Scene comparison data
──────

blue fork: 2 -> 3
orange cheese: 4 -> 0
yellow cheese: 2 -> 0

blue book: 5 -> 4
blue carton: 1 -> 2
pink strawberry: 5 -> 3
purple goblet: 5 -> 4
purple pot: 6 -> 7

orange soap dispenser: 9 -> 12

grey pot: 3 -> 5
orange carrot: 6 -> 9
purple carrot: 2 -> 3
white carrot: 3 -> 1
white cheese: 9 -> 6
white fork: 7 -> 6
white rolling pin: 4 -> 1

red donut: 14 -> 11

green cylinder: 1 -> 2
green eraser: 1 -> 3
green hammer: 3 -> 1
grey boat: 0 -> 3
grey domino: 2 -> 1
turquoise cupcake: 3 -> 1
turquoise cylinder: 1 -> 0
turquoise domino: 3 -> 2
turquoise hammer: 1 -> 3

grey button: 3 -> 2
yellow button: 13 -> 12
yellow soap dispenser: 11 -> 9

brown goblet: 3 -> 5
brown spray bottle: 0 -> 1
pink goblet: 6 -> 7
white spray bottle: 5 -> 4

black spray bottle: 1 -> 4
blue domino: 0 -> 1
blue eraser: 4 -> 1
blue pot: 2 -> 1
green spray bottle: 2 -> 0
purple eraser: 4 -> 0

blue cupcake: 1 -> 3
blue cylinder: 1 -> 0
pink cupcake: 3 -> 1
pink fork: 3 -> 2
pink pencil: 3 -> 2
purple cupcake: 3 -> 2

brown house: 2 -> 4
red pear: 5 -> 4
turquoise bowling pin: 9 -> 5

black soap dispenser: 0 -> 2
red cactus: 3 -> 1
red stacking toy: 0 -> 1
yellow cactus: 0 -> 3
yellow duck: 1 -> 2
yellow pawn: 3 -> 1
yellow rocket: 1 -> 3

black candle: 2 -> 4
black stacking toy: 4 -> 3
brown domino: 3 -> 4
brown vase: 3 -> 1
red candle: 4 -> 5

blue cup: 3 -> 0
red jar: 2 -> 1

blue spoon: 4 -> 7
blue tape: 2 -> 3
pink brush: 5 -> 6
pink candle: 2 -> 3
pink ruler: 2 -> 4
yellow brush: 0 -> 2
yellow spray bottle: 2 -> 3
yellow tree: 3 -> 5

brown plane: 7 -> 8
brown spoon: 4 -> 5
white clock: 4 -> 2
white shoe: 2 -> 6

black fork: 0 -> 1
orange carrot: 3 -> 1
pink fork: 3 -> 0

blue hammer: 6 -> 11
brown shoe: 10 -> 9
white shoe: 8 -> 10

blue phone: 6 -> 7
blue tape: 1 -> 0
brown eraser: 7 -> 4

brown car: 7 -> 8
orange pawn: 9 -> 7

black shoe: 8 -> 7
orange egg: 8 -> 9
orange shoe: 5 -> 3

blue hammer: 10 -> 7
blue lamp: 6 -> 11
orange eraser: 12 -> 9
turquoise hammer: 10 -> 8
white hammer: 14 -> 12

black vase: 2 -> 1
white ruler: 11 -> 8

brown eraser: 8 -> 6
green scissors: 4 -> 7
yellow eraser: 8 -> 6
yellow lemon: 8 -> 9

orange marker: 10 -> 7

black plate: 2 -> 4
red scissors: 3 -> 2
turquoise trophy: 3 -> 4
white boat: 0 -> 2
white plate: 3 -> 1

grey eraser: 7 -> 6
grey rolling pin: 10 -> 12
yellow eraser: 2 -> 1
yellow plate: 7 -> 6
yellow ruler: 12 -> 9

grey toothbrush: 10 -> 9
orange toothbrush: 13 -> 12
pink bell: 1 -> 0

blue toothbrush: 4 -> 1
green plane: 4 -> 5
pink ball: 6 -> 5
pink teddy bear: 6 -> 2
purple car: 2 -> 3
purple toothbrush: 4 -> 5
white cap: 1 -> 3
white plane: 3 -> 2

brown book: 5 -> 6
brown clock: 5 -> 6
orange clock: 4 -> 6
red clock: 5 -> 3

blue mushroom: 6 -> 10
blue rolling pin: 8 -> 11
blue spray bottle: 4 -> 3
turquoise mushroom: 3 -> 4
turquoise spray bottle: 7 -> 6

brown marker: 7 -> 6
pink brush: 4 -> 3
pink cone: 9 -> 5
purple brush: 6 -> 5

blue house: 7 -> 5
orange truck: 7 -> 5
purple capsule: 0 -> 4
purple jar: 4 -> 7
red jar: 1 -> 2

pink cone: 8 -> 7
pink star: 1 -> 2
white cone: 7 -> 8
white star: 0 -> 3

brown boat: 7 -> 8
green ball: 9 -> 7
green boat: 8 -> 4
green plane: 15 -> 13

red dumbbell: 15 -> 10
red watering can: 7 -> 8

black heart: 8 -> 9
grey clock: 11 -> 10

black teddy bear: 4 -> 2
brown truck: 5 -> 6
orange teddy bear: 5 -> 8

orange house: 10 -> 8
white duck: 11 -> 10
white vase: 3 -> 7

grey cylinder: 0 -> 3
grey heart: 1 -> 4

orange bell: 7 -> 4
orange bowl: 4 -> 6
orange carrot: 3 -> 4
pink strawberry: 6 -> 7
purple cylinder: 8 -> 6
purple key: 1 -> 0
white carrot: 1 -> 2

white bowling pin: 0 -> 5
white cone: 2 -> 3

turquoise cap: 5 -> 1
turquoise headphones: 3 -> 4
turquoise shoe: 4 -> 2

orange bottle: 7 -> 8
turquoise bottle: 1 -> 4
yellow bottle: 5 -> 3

──────

Exercise
Run a filter over the data above and keep each line that contains the word "rolling".

Response area
white rolling pin: 4 -> 1
grey rolling pin: 10 -> 12
blue rolling pin: 8 -> 11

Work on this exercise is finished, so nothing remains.